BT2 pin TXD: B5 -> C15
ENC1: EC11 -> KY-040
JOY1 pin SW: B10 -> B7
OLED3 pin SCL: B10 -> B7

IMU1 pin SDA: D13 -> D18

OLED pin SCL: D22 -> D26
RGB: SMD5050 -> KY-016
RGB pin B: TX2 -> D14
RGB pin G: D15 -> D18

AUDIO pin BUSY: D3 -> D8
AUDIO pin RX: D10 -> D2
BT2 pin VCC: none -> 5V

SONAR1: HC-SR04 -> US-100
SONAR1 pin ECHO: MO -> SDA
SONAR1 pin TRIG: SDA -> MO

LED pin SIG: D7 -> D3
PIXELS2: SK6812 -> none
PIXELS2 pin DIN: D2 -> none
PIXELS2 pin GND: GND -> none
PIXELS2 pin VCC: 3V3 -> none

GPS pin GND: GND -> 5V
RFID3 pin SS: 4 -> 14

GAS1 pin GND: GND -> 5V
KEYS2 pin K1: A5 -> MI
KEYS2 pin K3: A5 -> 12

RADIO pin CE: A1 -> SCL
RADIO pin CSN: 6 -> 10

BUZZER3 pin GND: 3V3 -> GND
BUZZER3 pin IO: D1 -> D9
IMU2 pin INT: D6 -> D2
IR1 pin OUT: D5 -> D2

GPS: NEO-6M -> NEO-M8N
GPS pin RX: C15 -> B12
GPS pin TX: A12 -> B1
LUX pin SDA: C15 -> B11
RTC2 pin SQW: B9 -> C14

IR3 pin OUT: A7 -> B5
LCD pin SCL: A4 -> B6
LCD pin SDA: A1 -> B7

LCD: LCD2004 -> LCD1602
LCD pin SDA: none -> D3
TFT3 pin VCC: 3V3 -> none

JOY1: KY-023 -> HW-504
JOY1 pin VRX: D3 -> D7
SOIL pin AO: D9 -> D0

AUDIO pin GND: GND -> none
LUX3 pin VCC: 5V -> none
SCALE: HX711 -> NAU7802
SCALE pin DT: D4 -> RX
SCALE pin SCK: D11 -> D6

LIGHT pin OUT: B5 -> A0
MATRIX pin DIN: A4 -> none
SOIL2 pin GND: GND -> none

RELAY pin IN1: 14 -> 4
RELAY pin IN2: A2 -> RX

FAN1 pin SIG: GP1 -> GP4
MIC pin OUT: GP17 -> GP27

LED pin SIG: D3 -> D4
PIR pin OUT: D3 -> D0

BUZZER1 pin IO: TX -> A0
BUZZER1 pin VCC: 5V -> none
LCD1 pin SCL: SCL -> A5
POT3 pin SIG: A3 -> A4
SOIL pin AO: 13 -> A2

_EXERCISE REQUIREMENTS_
Each line of the data that includes "none" should be copied.

_THE ANSWER_
BT2 pin VCC: none -> 5V
PIXELS2: SK6812 -> none
PIXELS2 pin DIN: D2 -> none
PIXELS2 pin GND: GND -> none
PIXELS2 pin VCC: 3V3 -> none
LCD pin SDA: none -> D3
TFT3 pin VCC: 3V3 -> none
AUDIO pin GND: GND -> none
LUX3 pin VCC: 5V -> none
MATRIX pin DIN: A4 -> none
SOIL2 pin GND: GND -> none
BUZZER1 pin VCC: 5V -> none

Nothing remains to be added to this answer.